** TO DO **
I'd ask you to write out the lines below exactly, with no images.

** DATASET SECTION **
* * *

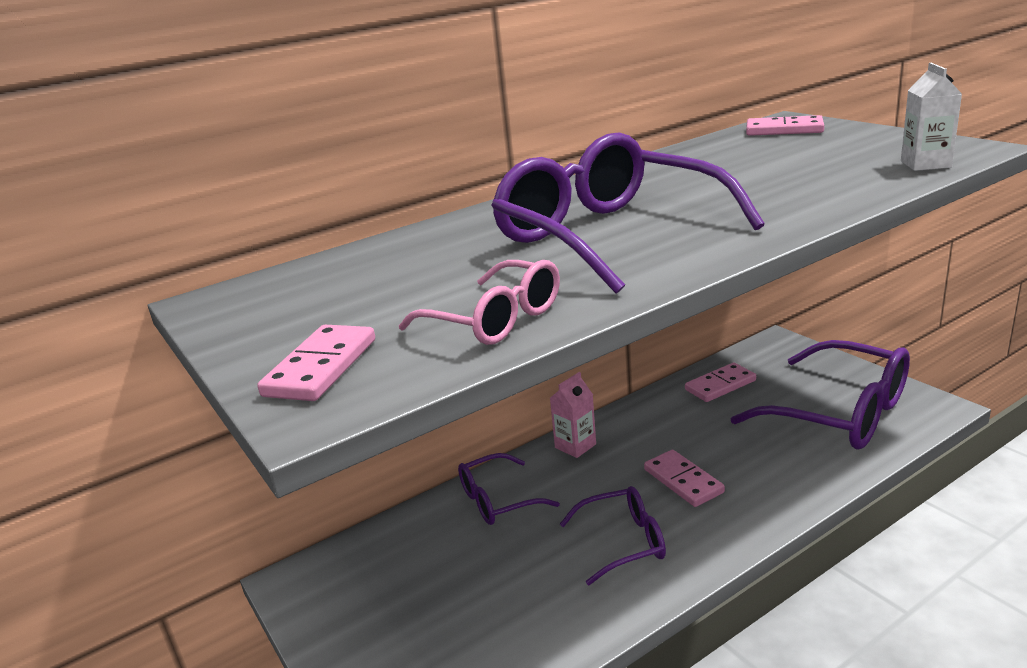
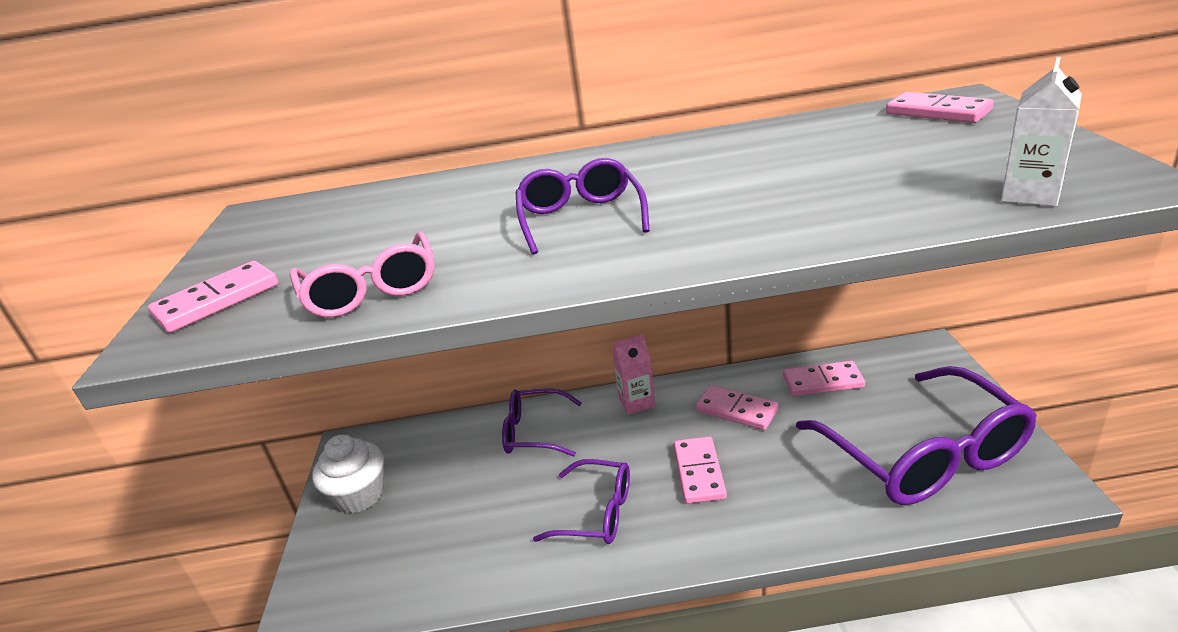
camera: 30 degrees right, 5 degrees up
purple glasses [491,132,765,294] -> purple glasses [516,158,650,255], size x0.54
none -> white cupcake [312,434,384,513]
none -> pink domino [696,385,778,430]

* * *

** EXERCISE OUTPUT **
camera: 30 degrees right, 5 degrees up
purple glasses [491,132,765,294] -> purple glasses [516,158,650,255], size x0.54
none -> white cupcake [312,434,384,513]
none -> pink domino [696,385,778,430]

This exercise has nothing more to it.